**EXERCISE BRIEF:** Only the lines from the start of the entries up to and including the line with "M3: motor (LOAD, VBAT) -> motor (3V3, LOAD)" should be written out, exactly as they stand.

**RECORDS PROVIDED:**
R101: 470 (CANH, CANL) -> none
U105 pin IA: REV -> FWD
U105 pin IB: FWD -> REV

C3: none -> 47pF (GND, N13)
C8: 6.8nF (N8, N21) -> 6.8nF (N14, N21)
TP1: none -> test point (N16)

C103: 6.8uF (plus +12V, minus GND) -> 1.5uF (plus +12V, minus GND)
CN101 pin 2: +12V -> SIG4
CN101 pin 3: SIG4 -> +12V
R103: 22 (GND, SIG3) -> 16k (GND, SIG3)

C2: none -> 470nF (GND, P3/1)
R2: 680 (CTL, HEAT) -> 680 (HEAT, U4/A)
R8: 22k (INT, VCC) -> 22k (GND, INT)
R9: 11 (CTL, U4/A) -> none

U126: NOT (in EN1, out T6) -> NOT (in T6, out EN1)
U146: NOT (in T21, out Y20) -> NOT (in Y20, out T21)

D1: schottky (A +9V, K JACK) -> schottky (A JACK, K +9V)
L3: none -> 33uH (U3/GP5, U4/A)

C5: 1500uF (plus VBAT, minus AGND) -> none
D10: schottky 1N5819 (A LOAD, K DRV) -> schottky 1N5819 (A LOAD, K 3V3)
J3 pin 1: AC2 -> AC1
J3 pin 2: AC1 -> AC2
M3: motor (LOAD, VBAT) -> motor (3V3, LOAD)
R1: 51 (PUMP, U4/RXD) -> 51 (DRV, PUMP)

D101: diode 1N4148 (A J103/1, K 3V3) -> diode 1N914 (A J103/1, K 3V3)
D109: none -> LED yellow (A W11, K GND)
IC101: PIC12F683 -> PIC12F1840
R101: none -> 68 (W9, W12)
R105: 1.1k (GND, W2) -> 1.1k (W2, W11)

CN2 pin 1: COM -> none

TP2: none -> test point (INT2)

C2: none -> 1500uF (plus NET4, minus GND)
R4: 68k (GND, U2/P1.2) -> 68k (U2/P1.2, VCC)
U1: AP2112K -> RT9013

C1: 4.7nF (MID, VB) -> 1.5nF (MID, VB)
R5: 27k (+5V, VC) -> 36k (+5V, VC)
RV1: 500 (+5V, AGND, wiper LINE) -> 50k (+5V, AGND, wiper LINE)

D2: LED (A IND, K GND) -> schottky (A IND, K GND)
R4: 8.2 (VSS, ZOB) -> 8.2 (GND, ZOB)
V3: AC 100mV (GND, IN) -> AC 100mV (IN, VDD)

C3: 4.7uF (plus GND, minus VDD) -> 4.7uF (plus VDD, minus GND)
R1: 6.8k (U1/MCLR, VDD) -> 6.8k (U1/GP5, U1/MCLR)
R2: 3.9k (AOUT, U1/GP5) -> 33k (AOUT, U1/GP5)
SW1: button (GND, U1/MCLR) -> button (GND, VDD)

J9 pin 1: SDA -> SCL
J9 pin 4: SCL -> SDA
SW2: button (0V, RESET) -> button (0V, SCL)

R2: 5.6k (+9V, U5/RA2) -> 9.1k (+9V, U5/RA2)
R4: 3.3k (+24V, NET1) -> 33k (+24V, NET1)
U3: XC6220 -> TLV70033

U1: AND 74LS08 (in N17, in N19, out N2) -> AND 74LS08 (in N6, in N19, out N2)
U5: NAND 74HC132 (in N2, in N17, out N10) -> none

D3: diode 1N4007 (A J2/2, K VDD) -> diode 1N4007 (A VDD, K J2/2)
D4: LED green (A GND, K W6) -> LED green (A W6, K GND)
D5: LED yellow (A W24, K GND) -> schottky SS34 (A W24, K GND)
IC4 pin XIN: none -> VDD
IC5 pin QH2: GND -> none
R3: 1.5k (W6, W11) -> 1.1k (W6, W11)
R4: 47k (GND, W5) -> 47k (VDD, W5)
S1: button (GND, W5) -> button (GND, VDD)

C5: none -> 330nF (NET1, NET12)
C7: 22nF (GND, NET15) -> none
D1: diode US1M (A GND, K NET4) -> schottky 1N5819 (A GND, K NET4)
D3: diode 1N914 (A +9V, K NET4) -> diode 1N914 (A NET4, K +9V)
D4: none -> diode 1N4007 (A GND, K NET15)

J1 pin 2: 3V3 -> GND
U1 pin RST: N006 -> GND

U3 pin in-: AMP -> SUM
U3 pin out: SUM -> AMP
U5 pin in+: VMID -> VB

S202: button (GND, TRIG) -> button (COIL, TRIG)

**RESULT FOR THIS EXERCISE:**
R101: 470 (CANH, CANL) -> none
U105 pin IA: REV -> FWD
U105 pin IB: FWD -> REV

C3: none -> 47pF (GND, N13)
C8: 6.8nF (N8, N21) -> 6.8nF (N14, N21)
TP1: none -> test point (N16)

C103: 6.8uF (plus +12V, minus GND) -> 1.5uF (plus +12V, minus GND)
CN101 pin 2: +12V -> SIG4
CN101 pin 3: SIG4 -> +12V
R103: 22 (GND, SIG3) -> 16k (GND, SIG3)

C2: none -> 470nF (GND, P3/1)
R2: 680 (CTL, HEAT) -> 680 (HEAT, U4/A)
R8: 22k (INT, VCC) -> 22k (GND, INT)
R9: 11 (CTL, U4/A) -> none

U126: NOT (in EN1, out T6) -> NOT (in T6, out EN1)
U146: NOT (in T21, out Y20) -> NOT (in Y20, out T21)

D1: schottky (A +9V, K JACK) -> schottky (A JACK, K +9V)
L3: none -> 33uH (U3/GP5, U4/A)

C5: 1500uF (plus VBAT, minus AGND) -> none
D10: schottky 1N5819 (A LOAD, K DRV) -> schottky 1N5819 (A LOAD, K 3V3)
J3 pin 1: AC2 -> AC1
J3 pin 2: AC1 -> AC2
M3: motor (LOAD, VBAT) -> motor (3V3, LOAD)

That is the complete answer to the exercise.